TASK DETAILS:
Keeping every line intact, print the records that follow.

[Collected data entries]

"""

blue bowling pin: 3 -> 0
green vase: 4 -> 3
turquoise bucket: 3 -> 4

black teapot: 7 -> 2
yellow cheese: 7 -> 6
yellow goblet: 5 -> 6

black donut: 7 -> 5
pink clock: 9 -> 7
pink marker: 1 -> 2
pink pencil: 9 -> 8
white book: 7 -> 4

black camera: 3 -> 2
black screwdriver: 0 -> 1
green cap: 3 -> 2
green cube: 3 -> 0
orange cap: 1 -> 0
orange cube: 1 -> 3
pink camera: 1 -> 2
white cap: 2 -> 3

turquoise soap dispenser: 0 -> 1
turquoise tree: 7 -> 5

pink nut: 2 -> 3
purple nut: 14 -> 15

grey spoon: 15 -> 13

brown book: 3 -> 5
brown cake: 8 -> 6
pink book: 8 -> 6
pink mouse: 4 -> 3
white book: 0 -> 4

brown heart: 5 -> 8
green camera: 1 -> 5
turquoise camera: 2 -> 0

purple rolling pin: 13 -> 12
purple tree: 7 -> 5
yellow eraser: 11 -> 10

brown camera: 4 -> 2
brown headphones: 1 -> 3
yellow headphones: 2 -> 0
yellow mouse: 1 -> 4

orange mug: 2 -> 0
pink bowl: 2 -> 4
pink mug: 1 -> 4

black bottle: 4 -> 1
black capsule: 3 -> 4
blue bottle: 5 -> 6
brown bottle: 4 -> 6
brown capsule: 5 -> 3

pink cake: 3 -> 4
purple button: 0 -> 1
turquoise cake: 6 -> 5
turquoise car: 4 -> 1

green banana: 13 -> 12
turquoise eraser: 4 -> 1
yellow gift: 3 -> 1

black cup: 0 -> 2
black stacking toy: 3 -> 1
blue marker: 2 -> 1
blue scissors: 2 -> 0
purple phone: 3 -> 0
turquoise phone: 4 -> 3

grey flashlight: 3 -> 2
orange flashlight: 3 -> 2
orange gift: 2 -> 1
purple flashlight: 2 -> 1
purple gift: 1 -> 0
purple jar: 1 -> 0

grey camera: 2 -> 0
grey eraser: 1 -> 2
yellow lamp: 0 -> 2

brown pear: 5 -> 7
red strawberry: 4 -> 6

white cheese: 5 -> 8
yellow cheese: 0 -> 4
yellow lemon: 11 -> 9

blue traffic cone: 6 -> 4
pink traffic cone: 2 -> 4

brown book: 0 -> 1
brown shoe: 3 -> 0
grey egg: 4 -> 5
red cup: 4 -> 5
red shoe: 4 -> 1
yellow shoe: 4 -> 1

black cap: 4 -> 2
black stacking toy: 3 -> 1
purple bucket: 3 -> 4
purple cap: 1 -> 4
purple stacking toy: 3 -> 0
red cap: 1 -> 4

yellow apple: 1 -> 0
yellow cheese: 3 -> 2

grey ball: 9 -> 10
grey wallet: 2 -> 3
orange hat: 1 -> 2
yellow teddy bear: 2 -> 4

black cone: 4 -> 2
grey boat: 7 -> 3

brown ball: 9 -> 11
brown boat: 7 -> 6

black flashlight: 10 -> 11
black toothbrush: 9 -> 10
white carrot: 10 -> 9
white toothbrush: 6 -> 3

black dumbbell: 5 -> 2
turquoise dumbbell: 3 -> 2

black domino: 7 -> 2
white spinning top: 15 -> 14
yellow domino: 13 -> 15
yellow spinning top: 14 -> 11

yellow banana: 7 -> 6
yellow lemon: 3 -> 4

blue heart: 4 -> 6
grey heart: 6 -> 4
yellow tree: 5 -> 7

"""

RESULT OF THIS EXERCISE:
blue bowling pin: 3 -> 0
green vase: 4 -> 3
turquoise bucket: 3 -> 4

black teapot: 7 -> 2
yellow cheese: 7 -> 6
yellow goblet: 5 -> 6

black donut: 7 -> 5
pink clock: 9 -> 7
pink marker: 1 -> 2
pink pencil: 9 -> 8
white book: 7 -> 4

black camera: 3 -> 2
black screwdriver: 0 -> 1
green cap: 3 -> 2
green cube: 3 -> 0
orange cap: 1 -> 0
orange cube: 1 -> 3
pink camera: 1 -> 2
white cap: 2 -> 3

turquoise soap dispenser: 0 -> 1
turquoise tree: 7 -> 5

pink nut: 2 -> 3
purple nut: 14 -> 15

grey spoon: 15 -> 13

brown book: 3 -> 5
brown cake: 8 -> 6
pink book: 8 -> 6
pink mouse: 4 -> 3
white book: 0 -> 4

brown heart: 5 -> 8
green camera: 1 -> 5
turquoise camera: 2 -> 0

purple rolling pin: 13 -> 12
purple tree: 7 -> 5
yellow eraser: 11 -> 10

brown camera: 4 -> 2
brown headphones: 1 -> 3
yellow headphones: 2 -> 0
yellow mouse: 1 -> 4

orange mug: 2 -> 0
pink bowl: 2 -> 4
pink mug: 1 -> 4

black bottle: 4 -> 1
black capsule: 3 -> 4
blue bottle: 5 -> 6
brown bottle: 4 -> 6
brown capsule: 5 -> 3

pink cake: 3 -> 4
purple button: 0 -> 1
turquoise cake: 6 -> 5
turquoise car: 4 -> 1

green banana: 13 -> 12
turquoise eraser: 4 -> 1
yellow gift: 3 -> 1

black cup: 0 -> 2
black stacking toy: 3 -> 1
blue marker: 2 -> 1
blue scissors: 2 -> 0
purple phone: 3 -> 0
turquoise phone: 4 -> 3

grey flashlight: 3 -> 2
orange flashlight: 3 -> 2
orange gift: 2 -> 1
purple flashlight: 2 -> 1
purple gift: 1 -> 0
purple jar: 1 -> 0

grey camera: 2 -> 0
grey eraser: 1 -> 2
yellow lamp: 0 -> 2

brown pear: 5 -> 7
red strawberry: 4 -> 6

white cheese: 5 -> 8
yellow cheese: 0 -> 4
yellow lemon: 11 -> 9

blue traffic cone: 6 -> 4
pink traffic cone: 2 -> 4

brown book: 0 -> 1
brown shoe: 3 -> 0
grey egg: 4 -> 5
red cup: 4 -> 5
red shoe: 4 -> 1
yellow shoe: 4 -> 1

black cap: 4 -> 2
black stacking toy: 3 -> 1
purple bucket: 3 -> 4
purple cap: 1 -> 4
purple stacking toy: 3 -> 0
red cap: 1 -> 4

yellow apple: 1 -> 0
yellow cheese: 3 -> 2

grey ball: 9 -> 10
grey wallet: 2 -> 3
orange hat: 1 -> 2
yellow teddy bear: 2 -> 4

black cone: 4 -> 2
grey boat: 7 -> 3

brown ball: 9 -> 11
brown boat: 7 -> 6

black flashlight: 10 -> 11
black toothbrush: 9 -> 10
white carrot: 10 -> 9
white toothbrush: 6 -> 3

black dumbbell: 5 -> 2
turquoise dumbbell: 3 -> 2

black domino: 7 -> 2
white spinning top: 15 -> 14
yellow domino: 13 -> 15
yellow spinning top: 14 -> 11

yellow banana: 7 -> 6
yellow lemon: 3 -> 4

blue heart: 4 -> 6
grey heart: 6 -> 4
yellow tree: 5 -> 7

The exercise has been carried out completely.